(Before-and-after object lists)
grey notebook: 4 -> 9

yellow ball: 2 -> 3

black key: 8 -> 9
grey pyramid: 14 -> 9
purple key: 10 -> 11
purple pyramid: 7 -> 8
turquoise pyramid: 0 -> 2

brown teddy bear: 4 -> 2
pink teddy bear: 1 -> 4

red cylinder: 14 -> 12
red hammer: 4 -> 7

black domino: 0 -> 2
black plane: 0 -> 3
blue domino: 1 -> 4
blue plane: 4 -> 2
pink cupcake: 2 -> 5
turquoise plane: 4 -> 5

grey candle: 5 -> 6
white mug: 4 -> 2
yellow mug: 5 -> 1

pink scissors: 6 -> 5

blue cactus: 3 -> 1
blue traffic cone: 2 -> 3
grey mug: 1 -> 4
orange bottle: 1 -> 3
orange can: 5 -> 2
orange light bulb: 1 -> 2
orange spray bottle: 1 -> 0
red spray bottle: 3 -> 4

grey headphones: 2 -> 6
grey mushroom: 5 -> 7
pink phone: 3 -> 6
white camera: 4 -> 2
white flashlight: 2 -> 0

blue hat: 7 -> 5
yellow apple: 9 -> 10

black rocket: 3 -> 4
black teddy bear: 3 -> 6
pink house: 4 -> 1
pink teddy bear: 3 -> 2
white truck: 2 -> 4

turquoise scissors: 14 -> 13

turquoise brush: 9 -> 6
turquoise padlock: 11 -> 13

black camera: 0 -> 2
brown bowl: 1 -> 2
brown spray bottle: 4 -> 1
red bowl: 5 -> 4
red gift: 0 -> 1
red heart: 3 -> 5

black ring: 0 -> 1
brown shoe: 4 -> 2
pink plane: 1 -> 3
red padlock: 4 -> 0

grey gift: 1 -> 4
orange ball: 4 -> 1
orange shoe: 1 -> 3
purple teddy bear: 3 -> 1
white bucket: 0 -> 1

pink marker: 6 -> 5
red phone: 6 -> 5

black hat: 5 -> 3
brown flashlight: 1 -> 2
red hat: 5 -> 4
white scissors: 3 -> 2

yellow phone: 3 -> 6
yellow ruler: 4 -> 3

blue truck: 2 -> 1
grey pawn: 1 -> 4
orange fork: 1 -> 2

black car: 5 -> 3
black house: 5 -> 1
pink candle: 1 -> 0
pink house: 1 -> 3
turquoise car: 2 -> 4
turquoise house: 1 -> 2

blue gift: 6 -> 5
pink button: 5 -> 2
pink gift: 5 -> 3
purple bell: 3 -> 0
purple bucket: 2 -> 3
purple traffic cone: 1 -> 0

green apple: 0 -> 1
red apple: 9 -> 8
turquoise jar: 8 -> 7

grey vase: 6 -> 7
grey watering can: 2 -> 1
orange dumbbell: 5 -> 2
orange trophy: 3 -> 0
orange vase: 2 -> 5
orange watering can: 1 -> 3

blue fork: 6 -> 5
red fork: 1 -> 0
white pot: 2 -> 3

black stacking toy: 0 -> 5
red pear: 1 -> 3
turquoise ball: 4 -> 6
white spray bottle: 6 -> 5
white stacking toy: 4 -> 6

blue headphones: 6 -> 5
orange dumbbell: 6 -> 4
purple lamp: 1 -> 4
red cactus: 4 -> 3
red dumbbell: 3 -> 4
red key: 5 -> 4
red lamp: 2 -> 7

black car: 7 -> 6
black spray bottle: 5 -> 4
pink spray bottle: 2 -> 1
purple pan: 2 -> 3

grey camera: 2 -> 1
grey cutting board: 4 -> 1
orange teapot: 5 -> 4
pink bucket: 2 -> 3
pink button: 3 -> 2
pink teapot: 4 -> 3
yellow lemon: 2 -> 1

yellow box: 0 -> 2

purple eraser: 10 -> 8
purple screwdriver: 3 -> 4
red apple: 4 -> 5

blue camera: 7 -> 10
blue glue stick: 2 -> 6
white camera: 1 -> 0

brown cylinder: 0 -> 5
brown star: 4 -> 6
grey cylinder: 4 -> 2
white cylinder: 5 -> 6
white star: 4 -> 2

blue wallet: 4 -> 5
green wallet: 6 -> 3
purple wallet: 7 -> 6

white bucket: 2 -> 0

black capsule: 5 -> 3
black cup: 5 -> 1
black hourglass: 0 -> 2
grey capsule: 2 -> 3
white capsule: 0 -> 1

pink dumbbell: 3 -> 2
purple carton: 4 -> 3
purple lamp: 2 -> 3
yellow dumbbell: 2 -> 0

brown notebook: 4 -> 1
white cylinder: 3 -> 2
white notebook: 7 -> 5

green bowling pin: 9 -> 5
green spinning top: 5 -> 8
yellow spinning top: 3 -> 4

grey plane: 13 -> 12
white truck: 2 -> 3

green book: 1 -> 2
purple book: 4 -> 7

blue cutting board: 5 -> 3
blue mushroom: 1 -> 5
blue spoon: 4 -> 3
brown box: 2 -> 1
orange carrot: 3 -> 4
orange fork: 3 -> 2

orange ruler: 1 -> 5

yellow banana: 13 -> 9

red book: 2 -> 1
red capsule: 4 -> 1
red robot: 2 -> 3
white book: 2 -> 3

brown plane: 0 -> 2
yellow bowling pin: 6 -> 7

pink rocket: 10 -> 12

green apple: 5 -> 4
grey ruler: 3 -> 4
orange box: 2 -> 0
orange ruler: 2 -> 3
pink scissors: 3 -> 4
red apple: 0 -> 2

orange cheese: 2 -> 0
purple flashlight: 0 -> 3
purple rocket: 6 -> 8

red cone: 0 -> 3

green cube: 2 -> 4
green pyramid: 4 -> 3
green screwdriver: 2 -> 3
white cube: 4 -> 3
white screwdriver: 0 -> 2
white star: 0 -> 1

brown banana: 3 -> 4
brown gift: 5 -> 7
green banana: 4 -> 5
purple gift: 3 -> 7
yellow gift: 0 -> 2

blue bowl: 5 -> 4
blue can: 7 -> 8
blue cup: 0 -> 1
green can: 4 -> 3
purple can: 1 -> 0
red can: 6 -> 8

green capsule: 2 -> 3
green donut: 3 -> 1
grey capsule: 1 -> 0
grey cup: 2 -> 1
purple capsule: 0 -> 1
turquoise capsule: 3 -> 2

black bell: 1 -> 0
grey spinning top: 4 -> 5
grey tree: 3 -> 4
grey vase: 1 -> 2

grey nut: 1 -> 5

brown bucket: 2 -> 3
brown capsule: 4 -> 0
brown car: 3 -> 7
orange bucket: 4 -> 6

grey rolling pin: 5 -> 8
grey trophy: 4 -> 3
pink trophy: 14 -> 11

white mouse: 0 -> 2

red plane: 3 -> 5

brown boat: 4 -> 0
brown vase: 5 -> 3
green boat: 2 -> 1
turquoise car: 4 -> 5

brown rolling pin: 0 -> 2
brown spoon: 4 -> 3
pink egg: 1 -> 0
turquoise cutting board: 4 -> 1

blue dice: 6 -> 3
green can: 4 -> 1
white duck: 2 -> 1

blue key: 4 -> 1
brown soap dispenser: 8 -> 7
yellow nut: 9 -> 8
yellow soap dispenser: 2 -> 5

**THE TASK:** Set down, exactly as they stand above, the lines starting with the line with "brown flashlight: 1 -> 2" and going on through the line with "purple bucket: 2 -> 3", and no others.

**COMPLETED TASK:**
brown flashlight: 1 -> 2
red hat: 5 -> 4
white scissors: 3 -> 2

yellow phone: 3 -> 6
yellow ruler: 4 -> 3

blue truck: 2 -> 1
grey pawn: 1 -> 4
orange fork: 1 -> 2

black car: 5 -> 3
black house: 5 -> 1
pink candle: 1 -> 0
pink house: 1 -> 3
turquoise car: 2 -> 4
turquoise house: 1 -> 2

blue gift: 6 -> 5
pink button: 5 -> 2
pink gift: 5 -> 3
purple bell: 3 -> 0
purple bucket: 2 -> 3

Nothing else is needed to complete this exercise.